* **AVAILABLE RECORDS**:
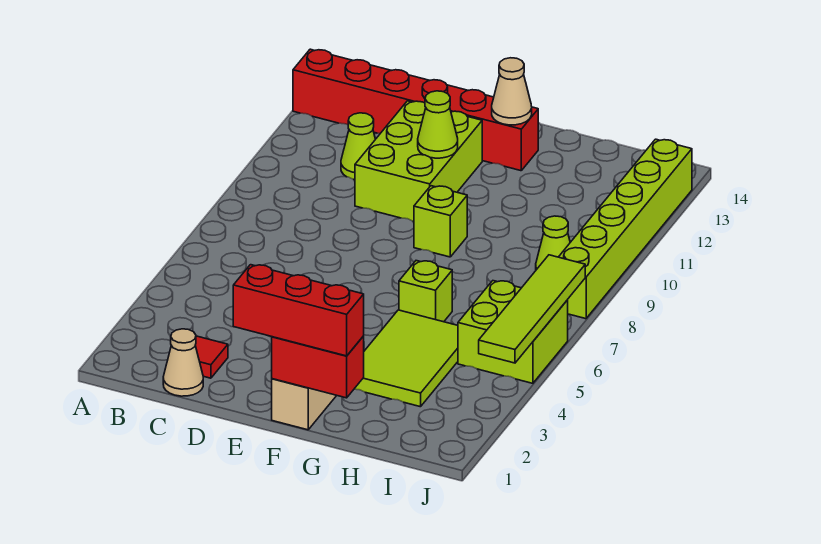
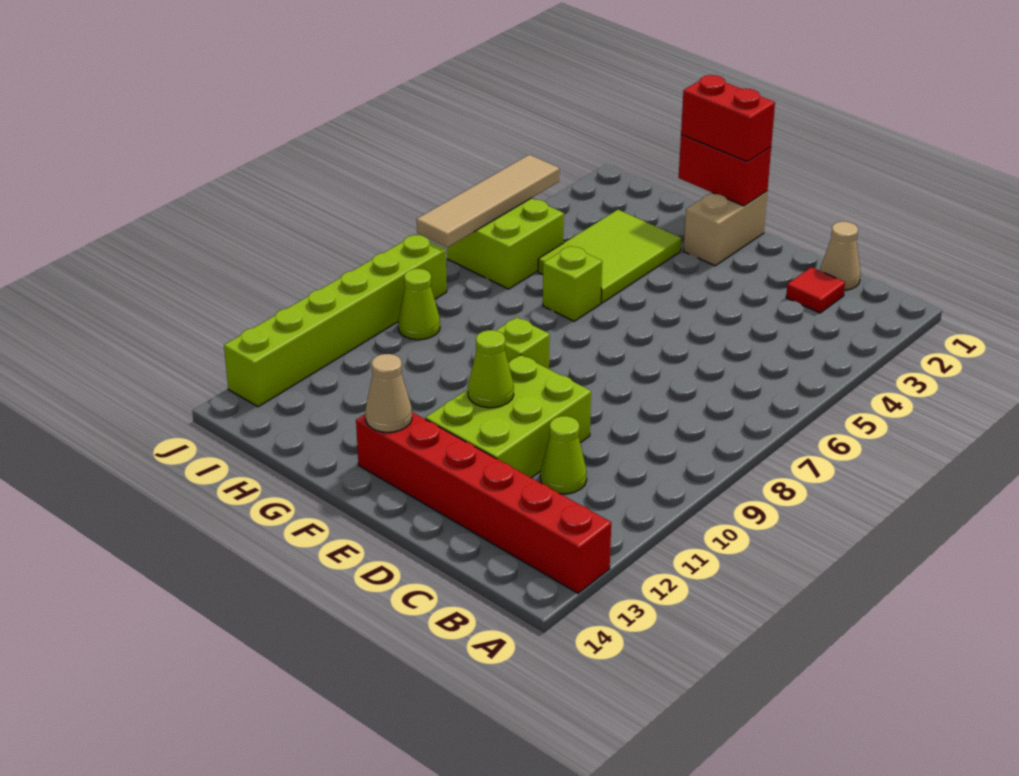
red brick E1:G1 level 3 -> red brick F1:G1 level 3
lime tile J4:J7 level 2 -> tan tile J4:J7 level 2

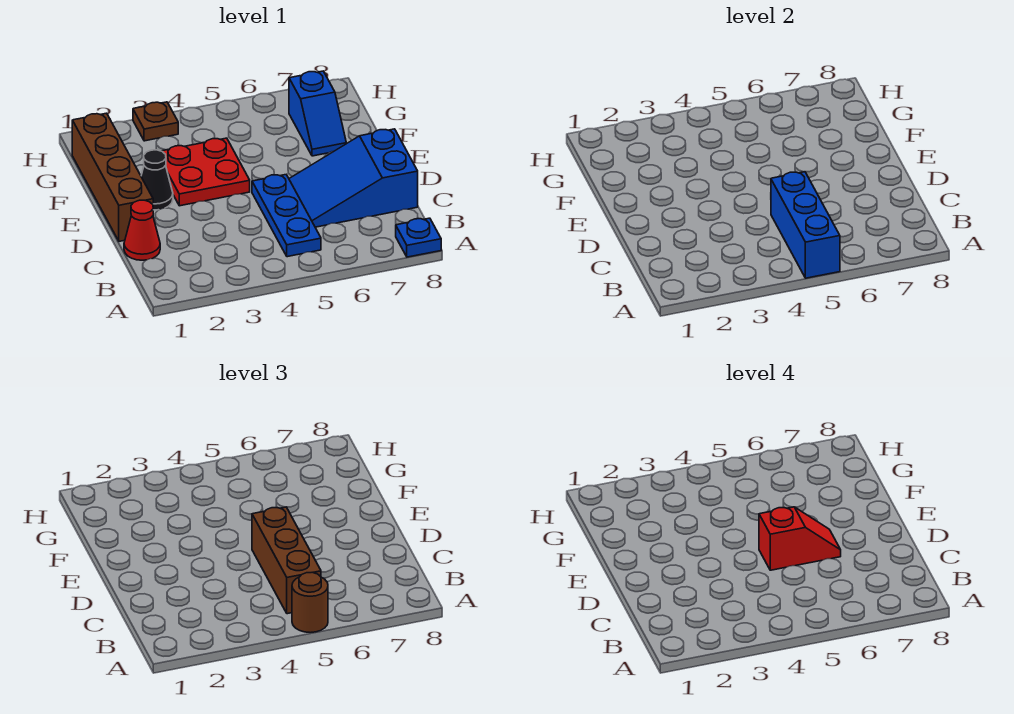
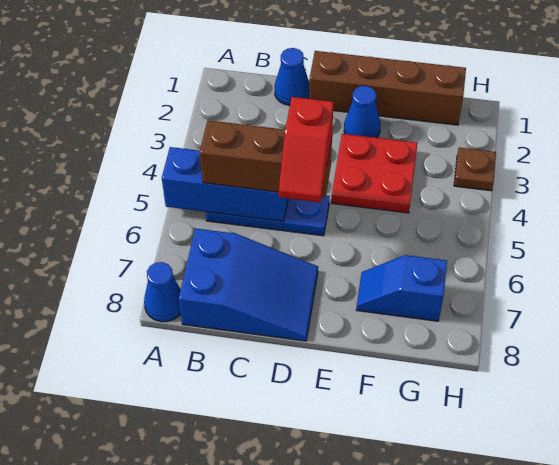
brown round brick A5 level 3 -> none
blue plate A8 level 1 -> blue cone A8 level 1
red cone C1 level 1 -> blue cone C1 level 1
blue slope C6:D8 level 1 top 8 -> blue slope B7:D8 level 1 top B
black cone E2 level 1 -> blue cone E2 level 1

* **EXERCISE**: Give back the entries verbatim. Do not include any picture.

* **COMPLETED TASK**:
red brick E1:G1 level 3 -> red brick F1:G1 level 3
lime tile J4:J7 level 2 -> tan tile J4:J7 level 2

brown round brick A5 level 3 -> none
blue plate A8 level 1 -> blue cone A8 level 1
red cone C1 level 1 -> blue cone C1 level 1
blue slope C6:D8 level 1 top 8 -> blue slope B7:D8 level 1 top B
black cone E2 level 1 -> blue cone E2 level 1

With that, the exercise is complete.